**Task statement:**
The records below are to be restated word for word, with every picture left out.

================================

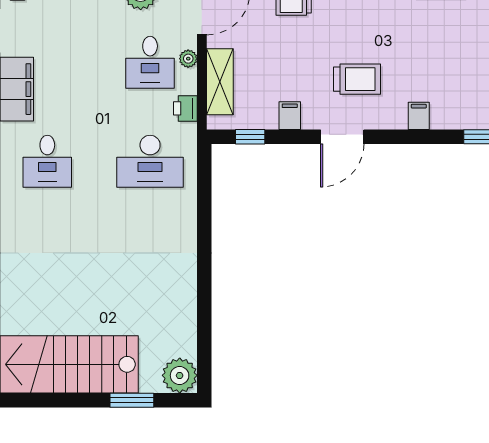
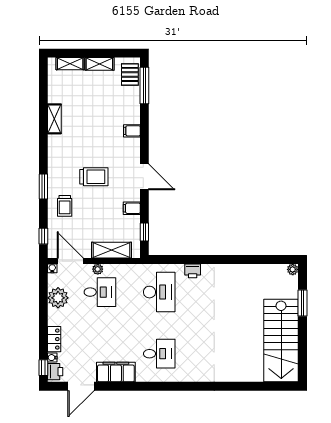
trolley: (357, 79) -> (94, 177), moved, turned 90
printer: (185, 108) -> (193, 271), moved
plant: (180, 375) -> (293, 269), width x0.53, depth x0.53

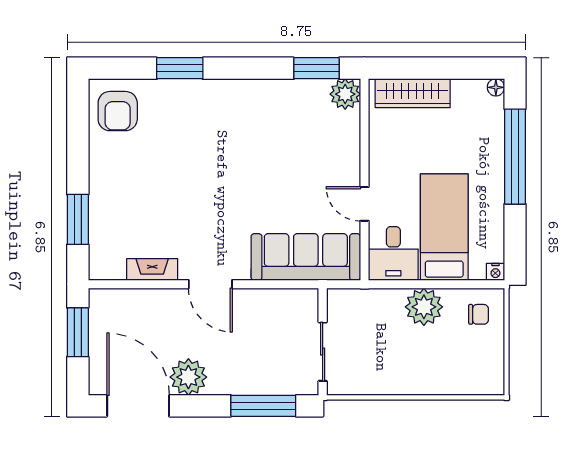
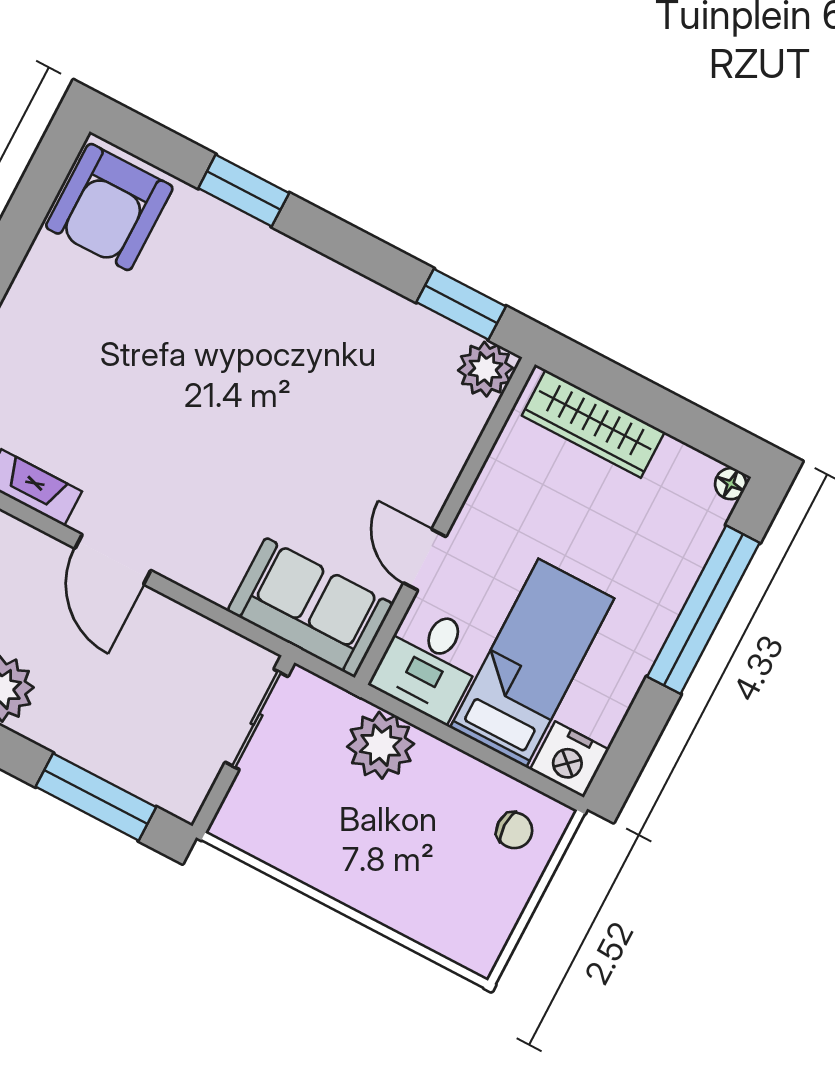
armchair: (118, 111) -> (109, 207), width x1.36, depth x1.36
sofa: (306, 257) -> (310, 608), width x0.73
nightstand: (495, 272) -> (569, 759), width x1.89, depth x1.79
plant: (424, 307) -> (381, 745), moved
sliding door: (323, 352) -> (257, 719), moved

================================

**Solution to the problem:**
trolley: (357, 79) -> (94, 177), moved, turned 90
printer: (185, 108) -> (193, 271), moved
plant: (180, 375) -> (293, 269), width x0.53, depth x0.53

armchair: (118, 111) -> (109, 207), width x1.36, depth x1.36
sofa: (306, 257) -> (310, 608), width x0.73
nightstand: (495, 272) -> (569, 759), width x1.89, depth x1.79
plant: (424, 307) -> (381, 745), moved
sliding door: (323, 352) -> (257, 719), moved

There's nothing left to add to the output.